▶ [RAW DATA]
****************************************
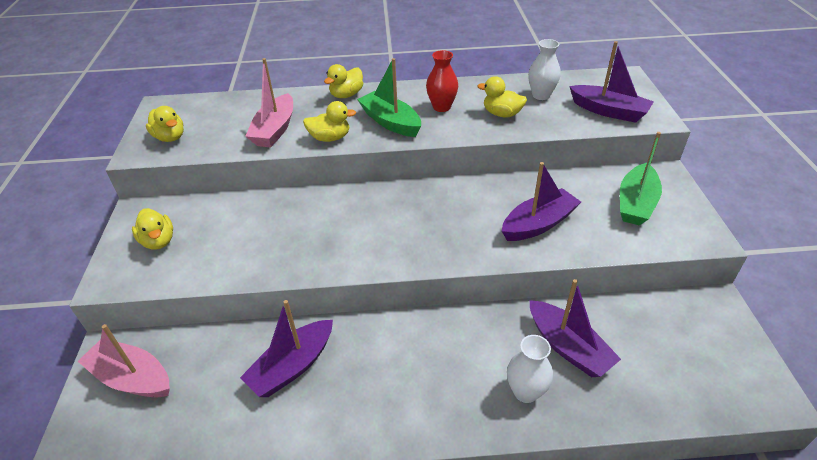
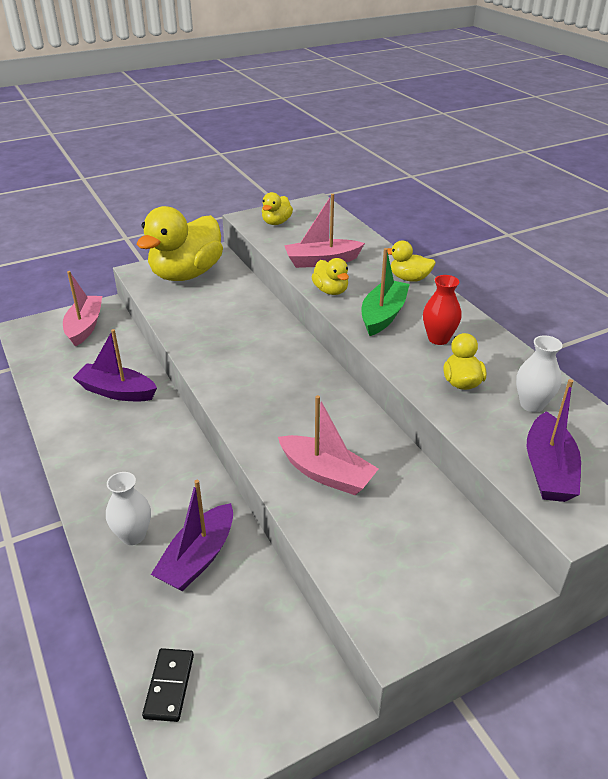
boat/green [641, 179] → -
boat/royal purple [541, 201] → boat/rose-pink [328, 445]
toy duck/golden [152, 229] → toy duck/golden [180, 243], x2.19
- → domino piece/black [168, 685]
****************************************
▶ [TASK ITEM]
Every line of the listing should be repeated exactly; no picture should appear.

▶ [TASK ANSWER]
boat/green [641, 179] → -
boat/royal purple [541, 201] → boat/rose-pink [328, 445]
toy duck/golden [152, 229] → toy duck/golden [180, 243], x2.19
- → domino piece/black [168, 685]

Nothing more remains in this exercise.